Given data »
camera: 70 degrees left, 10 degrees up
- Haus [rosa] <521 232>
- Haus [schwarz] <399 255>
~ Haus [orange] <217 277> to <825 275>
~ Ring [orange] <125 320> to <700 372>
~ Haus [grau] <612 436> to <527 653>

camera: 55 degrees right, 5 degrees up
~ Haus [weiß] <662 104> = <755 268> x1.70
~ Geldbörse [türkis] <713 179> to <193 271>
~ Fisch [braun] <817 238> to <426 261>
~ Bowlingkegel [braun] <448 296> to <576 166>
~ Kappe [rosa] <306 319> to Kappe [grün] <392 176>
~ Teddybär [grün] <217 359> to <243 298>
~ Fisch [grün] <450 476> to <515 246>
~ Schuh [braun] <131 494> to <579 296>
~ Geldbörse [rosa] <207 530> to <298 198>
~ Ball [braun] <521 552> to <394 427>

* * *

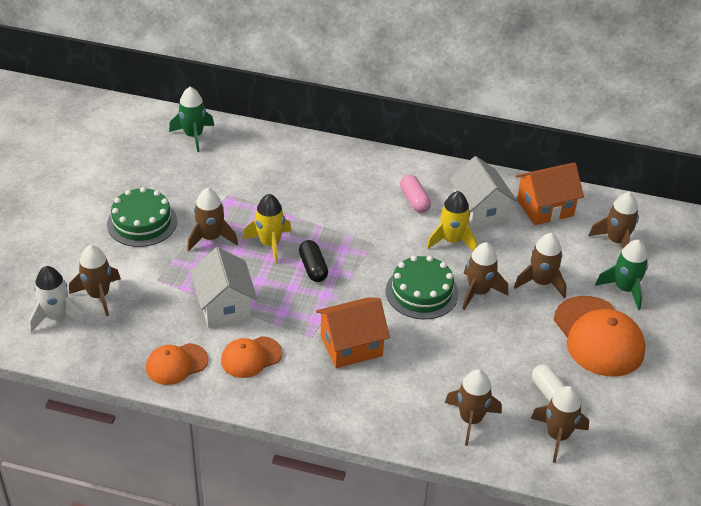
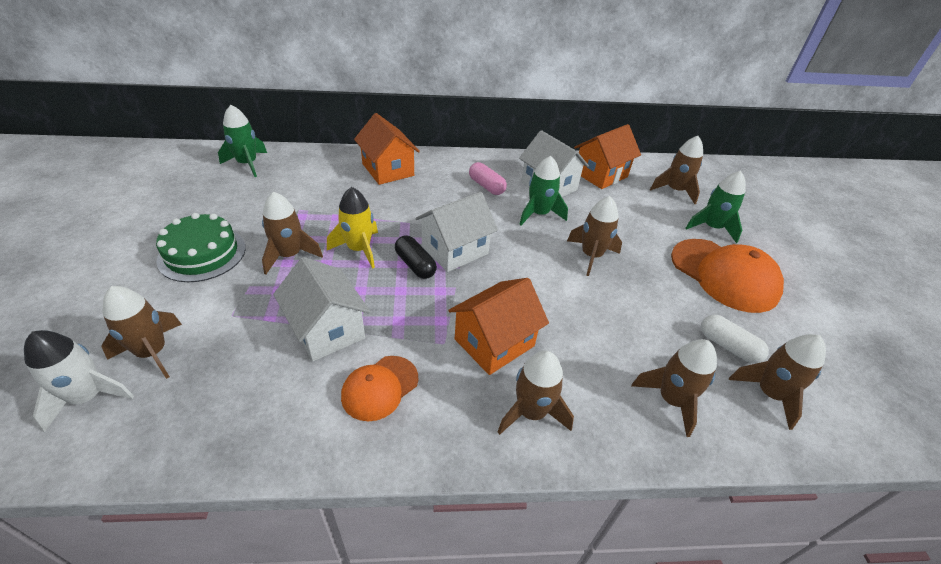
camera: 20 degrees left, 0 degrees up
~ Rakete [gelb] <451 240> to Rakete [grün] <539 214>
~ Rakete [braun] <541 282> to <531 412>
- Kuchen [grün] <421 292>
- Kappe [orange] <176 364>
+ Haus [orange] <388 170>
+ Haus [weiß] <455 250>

Work to be completed » Reproduce exactly the stretch of the material above that starts at the line with "- Haus [schwarz] <399 255>" and ends at the line with "to <700 372>", both included, and nothing else.

Answer to this exercise »
- Haus [schwarz] <399 255>
~ Haus [orange] <217 277> to <825 275>
~ Ring [orange] <125 320> to <700 372>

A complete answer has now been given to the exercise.